** DATA EXTRACT follows **

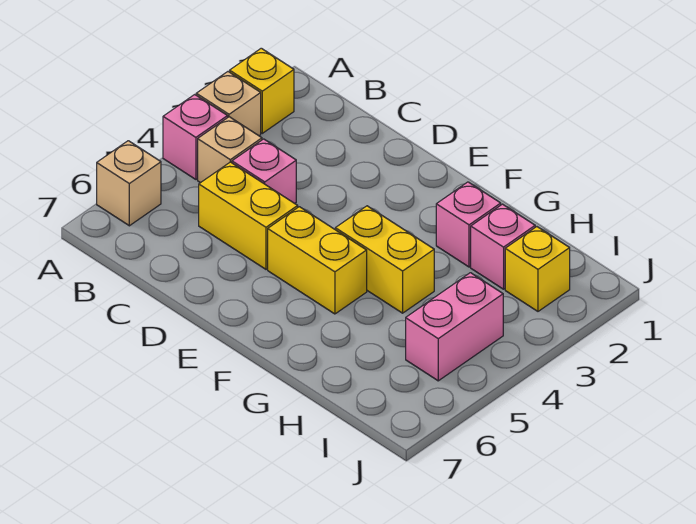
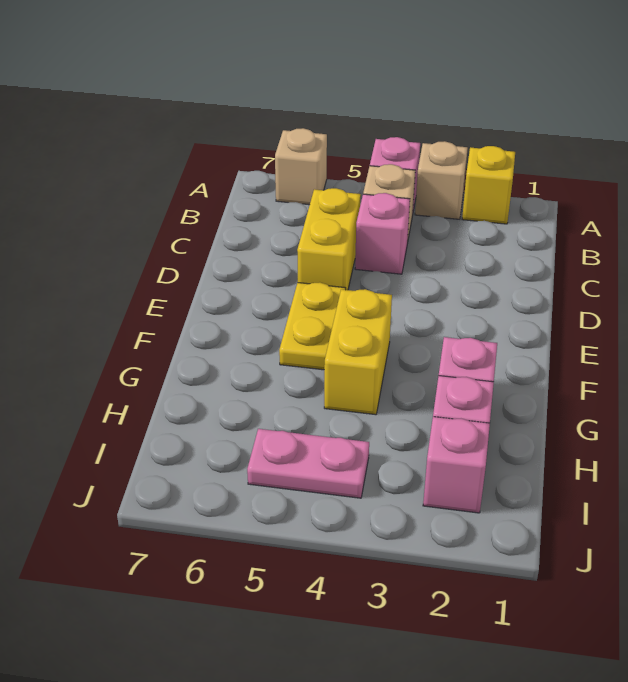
yellow brick E5:F5 level 1 -> yellow plate E5:F5 level 1
yellow brick I2 level 1 -> pink brick I2 level 1
pink brick I4:I5 level 1 -> pink plate I4:I5 level 1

** End of DATA EXTRACT **

**WORK INSTRUCTIONS**
The lines to copy are those in the listing that contain "pink".

**FINAL ANSWER**
yellow brick I2 level 1 -> pink brick I2 level 1
pink brick I4:I5 level 1 -> pink plate I4:I5 level 1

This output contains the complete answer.